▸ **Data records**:
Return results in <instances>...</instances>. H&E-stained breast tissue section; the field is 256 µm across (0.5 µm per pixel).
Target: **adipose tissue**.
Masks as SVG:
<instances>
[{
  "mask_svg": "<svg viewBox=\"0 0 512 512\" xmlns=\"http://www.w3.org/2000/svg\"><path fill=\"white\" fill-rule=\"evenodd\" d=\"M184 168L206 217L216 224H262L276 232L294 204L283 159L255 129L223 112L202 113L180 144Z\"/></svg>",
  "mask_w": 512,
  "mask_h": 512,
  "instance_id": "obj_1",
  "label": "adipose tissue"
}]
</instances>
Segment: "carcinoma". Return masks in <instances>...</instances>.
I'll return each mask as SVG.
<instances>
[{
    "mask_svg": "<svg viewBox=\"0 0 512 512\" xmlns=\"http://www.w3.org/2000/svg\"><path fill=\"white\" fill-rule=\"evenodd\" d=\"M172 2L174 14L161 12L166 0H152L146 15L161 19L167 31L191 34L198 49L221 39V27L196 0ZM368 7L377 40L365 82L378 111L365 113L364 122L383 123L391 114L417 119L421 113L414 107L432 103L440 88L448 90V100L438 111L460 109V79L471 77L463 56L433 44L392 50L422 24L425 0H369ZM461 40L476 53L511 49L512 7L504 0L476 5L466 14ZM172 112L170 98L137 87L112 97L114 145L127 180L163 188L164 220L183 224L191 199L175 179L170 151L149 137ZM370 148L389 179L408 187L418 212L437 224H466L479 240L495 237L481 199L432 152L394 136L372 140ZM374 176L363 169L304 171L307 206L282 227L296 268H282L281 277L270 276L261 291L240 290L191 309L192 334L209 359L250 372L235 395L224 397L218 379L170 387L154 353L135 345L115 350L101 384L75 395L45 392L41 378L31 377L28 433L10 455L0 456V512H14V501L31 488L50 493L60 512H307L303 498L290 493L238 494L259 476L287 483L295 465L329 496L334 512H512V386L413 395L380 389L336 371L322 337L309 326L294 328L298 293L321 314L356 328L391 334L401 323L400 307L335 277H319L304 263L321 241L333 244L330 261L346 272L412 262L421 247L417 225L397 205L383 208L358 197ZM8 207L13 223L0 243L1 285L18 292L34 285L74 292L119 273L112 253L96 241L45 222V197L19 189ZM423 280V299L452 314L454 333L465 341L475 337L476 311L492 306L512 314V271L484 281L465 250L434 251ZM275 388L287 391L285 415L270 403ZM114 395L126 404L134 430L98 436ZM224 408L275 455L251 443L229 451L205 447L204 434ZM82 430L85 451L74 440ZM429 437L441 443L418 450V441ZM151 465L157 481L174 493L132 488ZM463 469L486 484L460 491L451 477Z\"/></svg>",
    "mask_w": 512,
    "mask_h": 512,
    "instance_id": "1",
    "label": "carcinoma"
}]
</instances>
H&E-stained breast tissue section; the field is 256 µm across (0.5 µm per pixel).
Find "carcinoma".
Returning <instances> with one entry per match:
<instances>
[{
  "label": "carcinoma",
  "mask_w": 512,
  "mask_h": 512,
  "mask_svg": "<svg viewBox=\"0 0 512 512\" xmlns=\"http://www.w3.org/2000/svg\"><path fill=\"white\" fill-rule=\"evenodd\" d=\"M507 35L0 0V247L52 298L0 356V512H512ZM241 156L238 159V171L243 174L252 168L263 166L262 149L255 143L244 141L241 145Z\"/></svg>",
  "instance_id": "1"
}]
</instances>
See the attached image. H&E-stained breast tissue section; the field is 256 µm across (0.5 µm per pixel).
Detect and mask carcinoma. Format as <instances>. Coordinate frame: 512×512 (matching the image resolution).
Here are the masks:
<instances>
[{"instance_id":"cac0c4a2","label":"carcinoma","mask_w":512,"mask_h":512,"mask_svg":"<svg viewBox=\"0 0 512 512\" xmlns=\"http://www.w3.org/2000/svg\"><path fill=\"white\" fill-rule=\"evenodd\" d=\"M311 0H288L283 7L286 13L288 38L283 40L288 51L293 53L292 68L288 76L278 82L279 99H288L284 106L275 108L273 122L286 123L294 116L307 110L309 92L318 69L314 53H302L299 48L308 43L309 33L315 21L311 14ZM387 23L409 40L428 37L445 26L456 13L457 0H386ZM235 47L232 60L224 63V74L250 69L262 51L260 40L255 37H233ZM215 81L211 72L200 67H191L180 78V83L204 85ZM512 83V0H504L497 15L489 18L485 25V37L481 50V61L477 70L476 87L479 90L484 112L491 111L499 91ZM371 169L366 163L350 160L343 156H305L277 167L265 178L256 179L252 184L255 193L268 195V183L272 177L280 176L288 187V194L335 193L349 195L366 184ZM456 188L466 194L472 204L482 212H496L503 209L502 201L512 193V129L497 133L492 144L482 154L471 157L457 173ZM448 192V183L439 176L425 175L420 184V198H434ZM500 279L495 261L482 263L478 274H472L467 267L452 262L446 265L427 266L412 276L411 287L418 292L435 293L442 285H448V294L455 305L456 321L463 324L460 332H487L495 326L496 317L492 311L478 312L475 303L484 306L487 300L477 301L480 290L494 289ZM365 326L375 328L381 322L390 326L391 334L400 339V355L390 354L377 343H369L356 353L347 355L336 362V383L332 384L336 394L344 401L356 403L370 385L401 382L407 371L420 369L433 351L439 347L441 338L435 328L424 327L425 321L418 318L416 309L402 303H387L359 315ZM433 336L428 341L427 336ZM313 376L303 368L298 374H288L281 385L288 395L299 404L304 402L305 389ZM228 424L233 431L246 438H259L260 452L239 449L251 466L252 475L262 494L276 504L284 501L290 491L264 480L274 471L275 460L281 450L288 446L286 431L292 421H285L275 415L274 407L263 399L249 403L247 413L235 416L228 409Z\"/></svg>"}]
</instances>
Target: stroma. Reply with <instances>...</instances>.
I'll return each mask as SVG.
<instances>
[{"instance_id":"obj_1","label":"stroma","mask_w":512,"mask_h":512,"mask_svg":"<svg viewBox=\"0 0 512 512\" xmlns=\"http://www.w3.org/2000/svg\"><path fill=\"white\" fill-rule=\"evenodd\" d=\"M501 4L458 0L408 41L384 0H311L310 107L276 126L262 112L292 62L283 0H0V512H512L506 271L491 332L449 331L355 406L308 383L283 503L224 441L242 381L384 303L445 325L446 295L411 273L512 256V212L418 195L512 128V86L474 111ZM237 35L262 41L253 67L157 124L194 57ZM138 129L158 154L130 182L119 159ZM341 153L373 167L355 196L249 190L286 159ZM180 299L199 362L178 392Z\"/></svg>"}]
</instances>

▸ **WHAT TO PRODUCE**: From the listing above, extract all records word for word.

▸ **OUTPUT OF THE TASK**:
Return results in <instances>...</instances>. H&E-stained breast tissue section; the field is 256 µm across (0.5 µm per pixel).
Target: **adipose tissue**.
Masks as SVG:
<instances>
[{
  "mask_svg": "<svg viewBox=\"0 0 512 512\" xmlns=\"http://www.w3.org/2000/svg\"><path fill=\"white\" fill-rule=\"evenodd\" d=\"M184 168L206 217L216 224H262L276 232L294 204L283 159L255 129L223 112L202 113L180 144Z\"/></svg>",
  "mask_w": 512,
  "mask_h": 512,
  "instance_id": "obj_1",
  "label": "adipose tissue"
}]
</instances>
Segment: "carcinoma". Return masks in <instances>...</instances>.
I'll return each mask as SVG.
<instances>
[{
    "mask_svg": "<svg viewBox=\"0 0 512 512\" xmlns=\"http://www.w3.org/2000/svg\"><path fill=\"white\" fill-rule=\"evenodd\" d=\"M172 2L174 14L161 12L166 0H152L146 15L161 19L167 31L191 34L198 49L221 39V27L196 0ZM368 7L377 40L365 82L378 111L365 113L364 122L383 123L391 114L417 119L421 113L414 107L432 103L440 88L448 90V100L438 111L460 109V79L471 77L463 56L433 44L392 50L422 24L425 0H369ZM461 40L476 53L511 49L512 7L504 0L476 5L466 14ZM172 112L170 98L137 87L112 97L114 145L127 180L163 188L164 220L183 224L191 199L175 179L170 151L149 137ZM370 148L389 179L408 187L418 212L437 224H466L479 240L495 237L481 199L432 152L394 136L372 140ZM374 176L363 169L304 171L307 206L282 227L296 268H282L281 277L270 276L261 291L240 290L191 309L192 334L209 359L250 372L235 395L224 397L218 379L170 387L154 353L135 345L115 350L101 384L75 395L45 392L41 378L31 377L28 433L10 455L0 456V512H14V501L31 488L50 493L60 512H307L303 498L290 493L238 494L259 476L287 483L295 465L329 496L334 512H512V386L413 395L380 389L336 371L322 337L309 326L294 328L298 293L321 314L356 328L391 334L401 323L400 307L335 277H319L304 263L321 241L333 244L330 261L346 272L412 262L421 247L417 225L397 205L383 208L358 197ZM8 207L13 223L0 243L1 285L18 292L34 285L74 292L119 273L112 253L96 241L45 222V197L19 189ZM423 280V299L452 314L454 333L465 341L475 337L476 311L492 306L512 314V271L484 281L465 250L434 251ZM275 388L287 391L285 415L270 403ZM114 395L126 404L134 430L98 436ZM224 408L275 455L251 443L229 451L205 447L204 434ZM82 430L85 451L74 440ZM429 437L441 443L418 450V441ZM151 465L157 481L174 493L132 488ZM463 469L486 484L460 491L451 477Z\"/></svg>",
    "mask_w": 512,
    "mask_h": 512,
    "instance_id": "1",
    "label": "carcinoma"
}]
</instances>
H&E-stained breast tissue section; the field is 256 µm across (0.5 µm per pixel).
Find "carcinoma".
Returning <instances> with one entry per match:
<instances>
[{
  "label": "carcinoma",
  "mask_w": 512,
  "mask_h": 512,
  "mask_svg": "<svg viewBox=\"0 0 512 512\" xmlns=\"http://www.w3.org/2000/svg\"><path fill=\"white\" fill-rule=\"evenodd\" d=\"M507 35L0 0V247L52 298L0 356V512H512ZM241 156L238 159V171L243 174L252 168L263 166L262 149L255 143L244 141L241 145Z\"/></svg>",
  "instance_id": "1"
}]
</instances>
See the attached image. H&E-stained breast tissue section; the field is 256 µm across (0.5 µm per pixel).
Detect and mask carcinoma. Format as <instances>. Coordinate frame: 512×512 (matching the image resolution).
Here are the masks:
<instances>
[{"instance_id":"cac0c4a2","label":"carcinoma","mask_w":512,"mask_h":512,"mask_svg":"<svg viewBox=\"0 0 512 512\" xmlns=\"http://www.w3.org/2000/svg\"><path fill=\"white\" fill-rule=\"evenodd\" d=\"M311 0H288L283 7L286 13L288 38L283 40L288 51L293 53L292 68L288 76L278 82L279 99H288L284 106L275 108L273 122L286 123L294 116L307 110L309 92L318 69L314 53H302L299 48L308 43L309 33L315 21L311 14ZM387 23L409 40L428 37L445 26L456 13L457 0H386ZM235 47L232 60L224 63V74L250 69L262 51L260 40L255 37H233ZM215 81L211 72L200 67H191L180 78V83L204 85ZM512 83V0H504L497 15L489 18L485 25V37L481 50V61L477 70L476 87L479 90L484 112L491 111L499 91ZM371 169L366 163L350 160L343 156H305L277 167L265 178L256 179L252 184L255 193L268 195V183L272 177L280 176L288 187V194L335 193L349 195L366 184ZM456 188L466 194L472 204L482 212H496L503 209L502 201L512 193V129L497 133L492 144L482 154L471 157L457 173ZM448 192V183L439 176L425 175L420 184V198H434ZM500 279L495 261L482 263L478 274H472L467 267L452 262L446 265L427 266L412 276L411 287L418 292L435 293L442 285H448V294L455 305L456 321L463 324L460 332H487L495 326L496 317L492 311L478 312L475 303L484 306L487 300L477 301L480 290L494 289ZM365 326L375 328L381 322L390 326L391 334L400 339V355L390 354L377 343H369L356 353L347 355L336 362V383L332 384L336 394L344 401L356 403L370 385L401 382L407 371L420 369L433 351L439 347L441 338L435 328L424 327L425 321L418 318L416 309L402 303H387L359 315ZM433 336L428 341L427 336ZM313 376L303 368L298 374H288L281 385L288 395L299 404L304 402L305 389ZM228 424L233 431L246 438H259L260 452L239 449L251 466L252 475L262 494L276 504L284 501L290 491L264 480L274 471L275 460L281 450L288 446L286 431L292 421H285L275 415L274 407L263 399L249 403L247 413L235 416L228 409Z\"/></svg>"}]
</instances>
Target: stroma. Reply with <instances>...</instances>.
I'll return each mask as SVG.
<instances>
[{"instance_id":"obj_1","label":"stroma","mask_w":512,"mask_h":512,"mask_svg":"<svg viewBox=\"0 0 512 512\" xmlns=\"http://www.w3.org/2000/svg\"><path fill=\"white\" fill-rule=\"evenodd\" d=\"M501 4L458 0L408 41L384 0H311L310 107L276 126L262 112L292 62L283 0H0V512H512L506 271L491 332L449 331L355 406L308 383L283 503L224 441L242 381L384 303L445 325L446 295L411 273L512 256V212L418 195L512 128V86L474 111ZM237 35L262 41L253 67L157 124L194 57ZM138 129L158 154L130 182L119 159ZM341 153L373 167L355 196L249 190L286 159ZM180 299L199 362L178 392Z\"/></svg>"}]
</instances>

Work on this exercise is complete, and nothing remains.